- Material to process
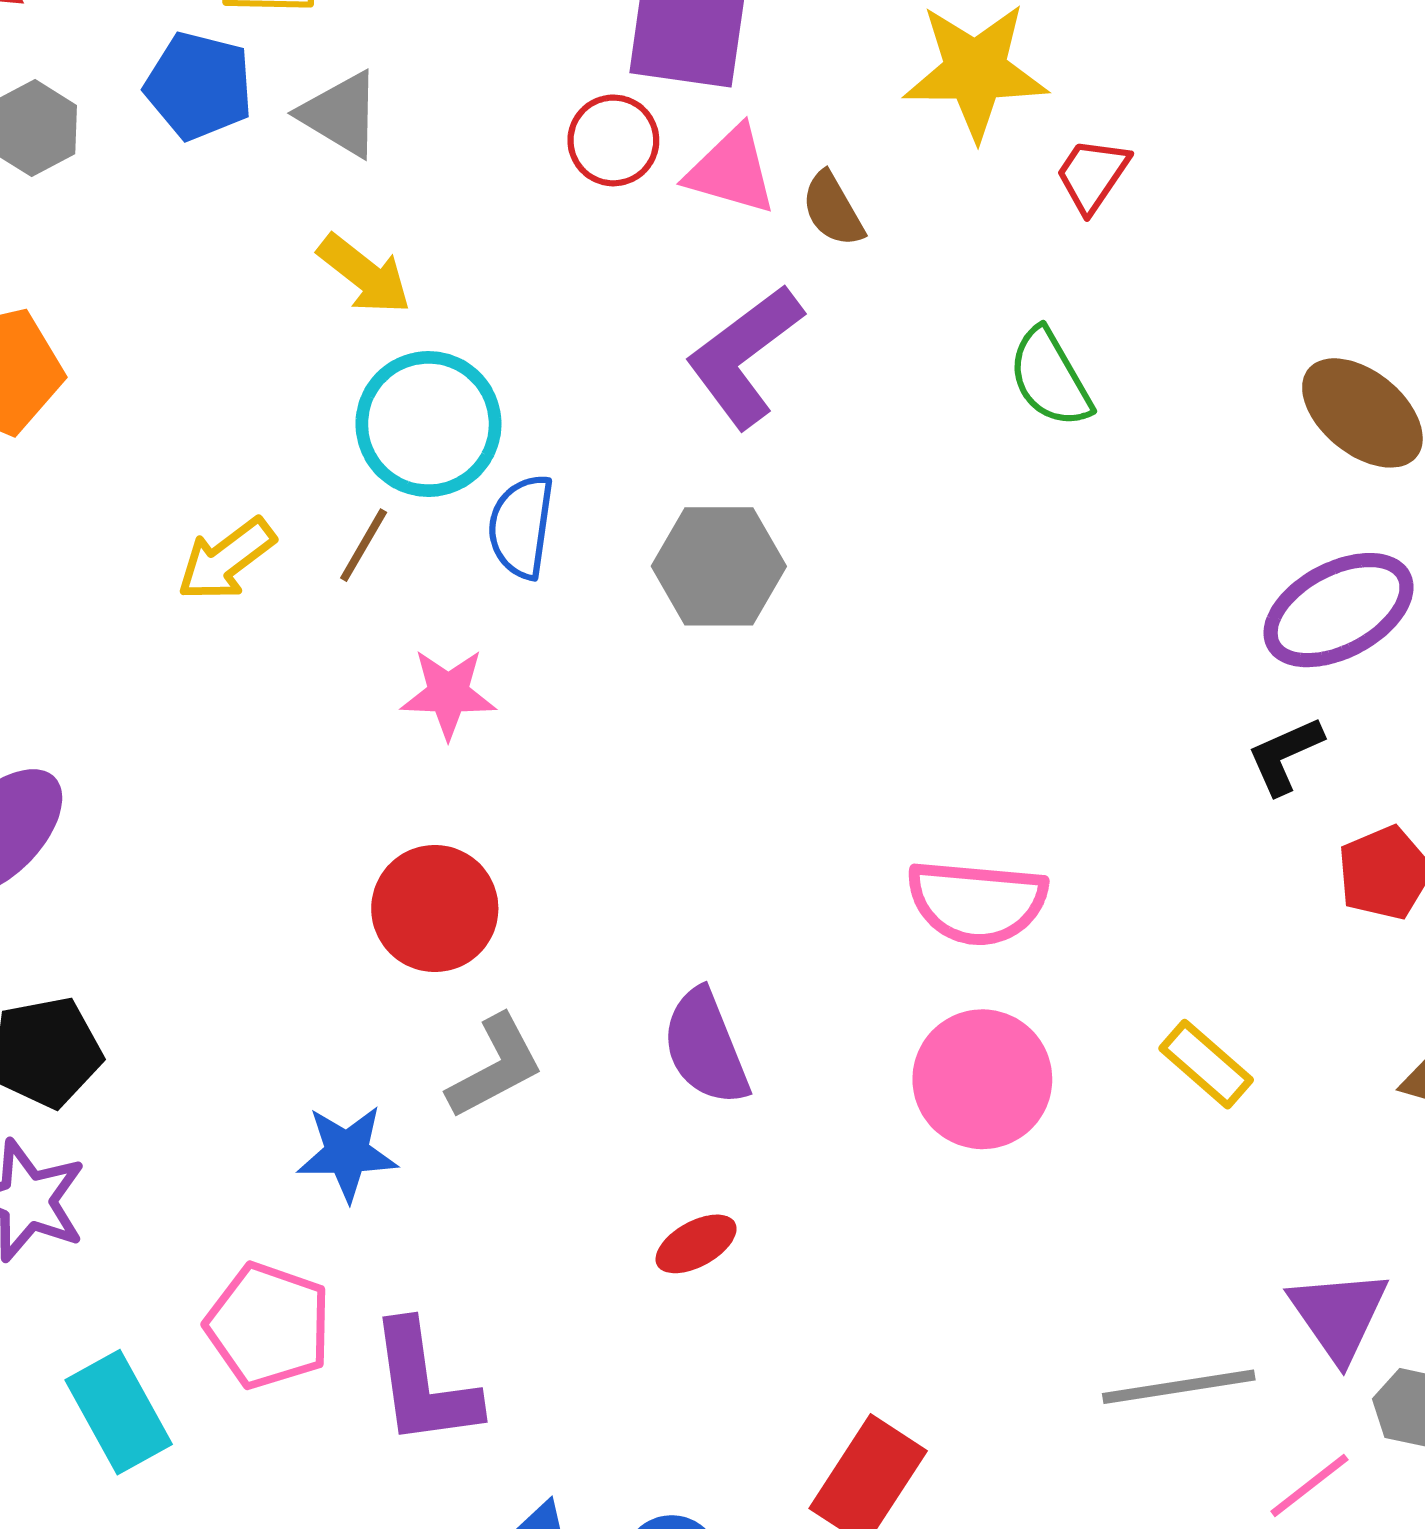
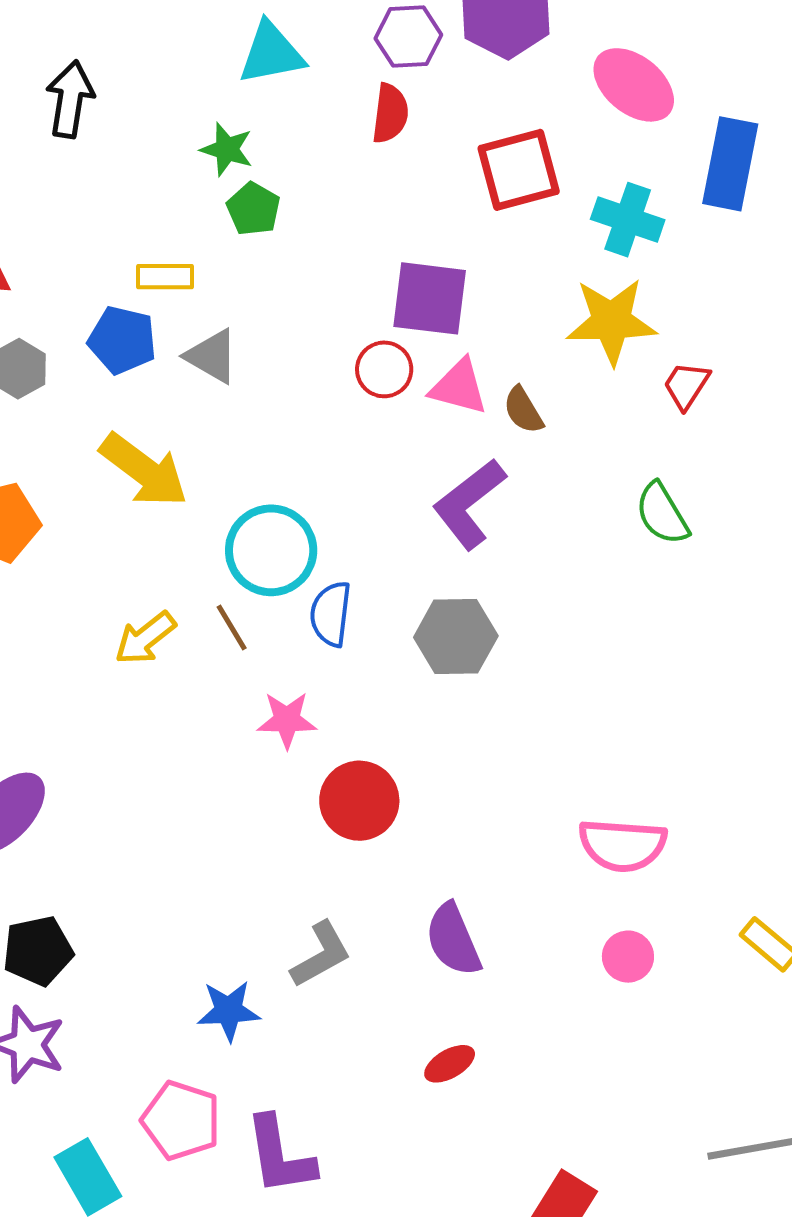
yellow arrow: (364, 274) -> (144, 470), moved, size x1.5
brown line: (364, 545) -> (232, 627), turned -60
red circle: (435, 909) -> (359, 801), moved
pink circle: (982, 1079) -> (628, 957), size x0.6

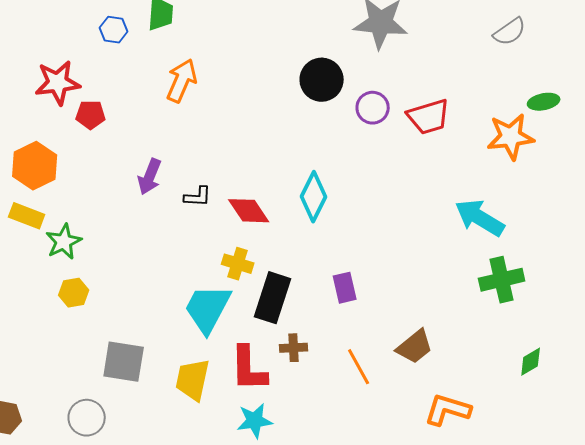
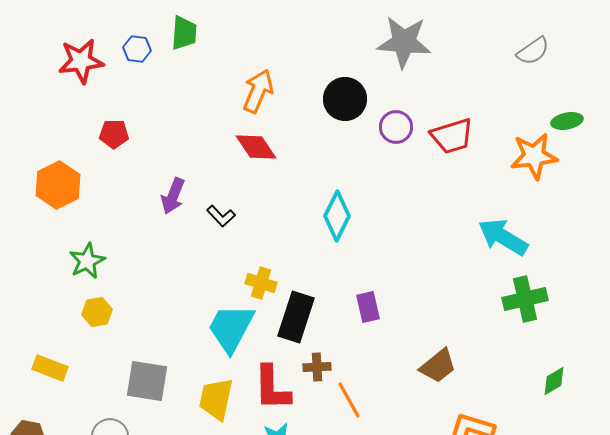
orange arrow: (182, 81) -> (258, 91), moved
red star: (58, 83) -> (81, 61), moved
black L-shape: (198, 197) -> (221, 216), turned 44
red diamond: (249, 211) -> (256, 147), moved
yellow rectangle: (27, 216) -> (50, 368), moved
orange line: (359, 367) -> (349, 400), moved

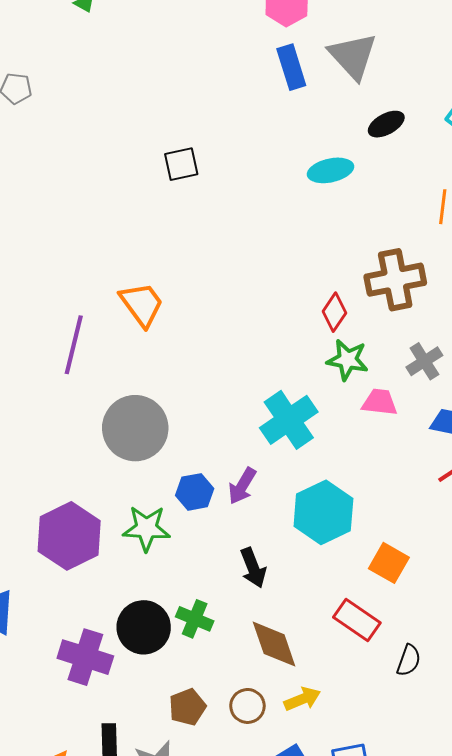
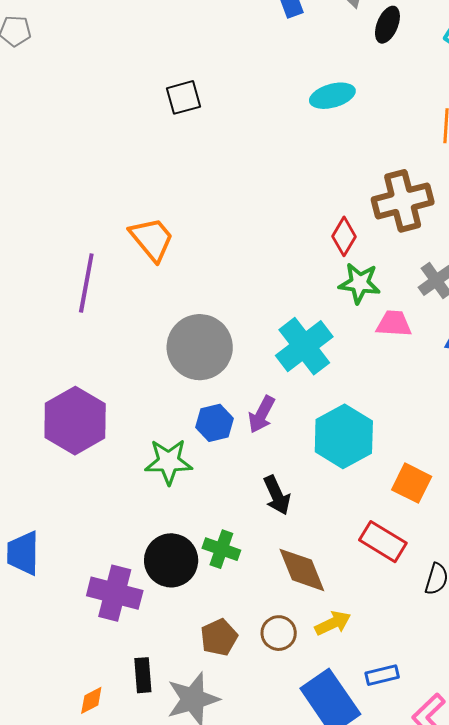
black ellipse: (386, 124) -> (387, 25), moved, turned -36
gray circle: (135, 428) -> (200, 347), moved
purple hexagon: (69, 536) -> (75, 421), moved

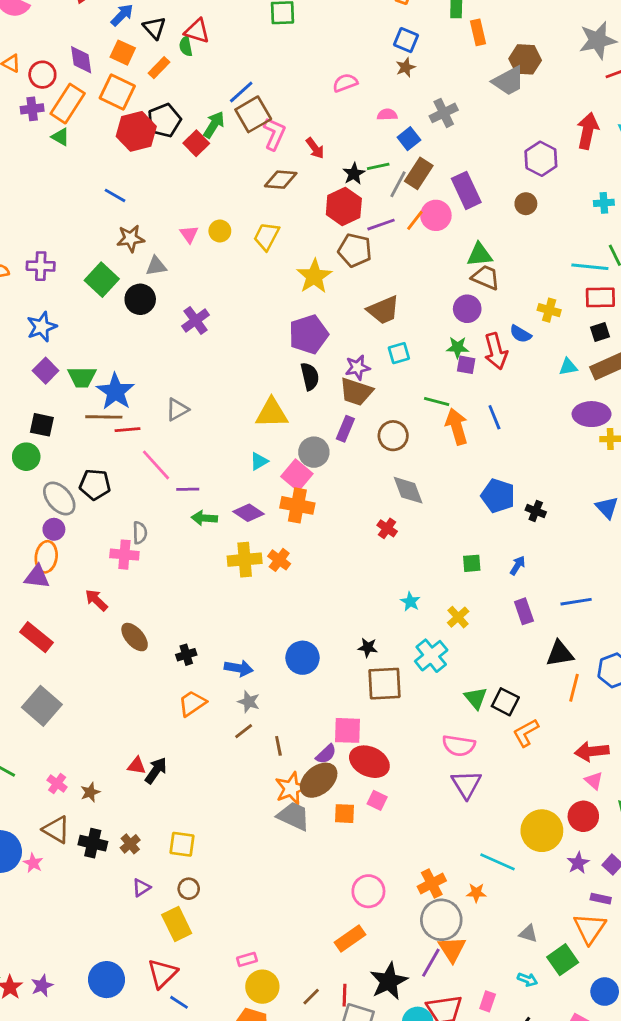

- What the task asks
Above are the records. Copy every line in them holding "orange".

- Answer to the problem
orange arrow: (182, 81) -> (258, 91), moved
orange line: (359, 367) -> (349, 400), moved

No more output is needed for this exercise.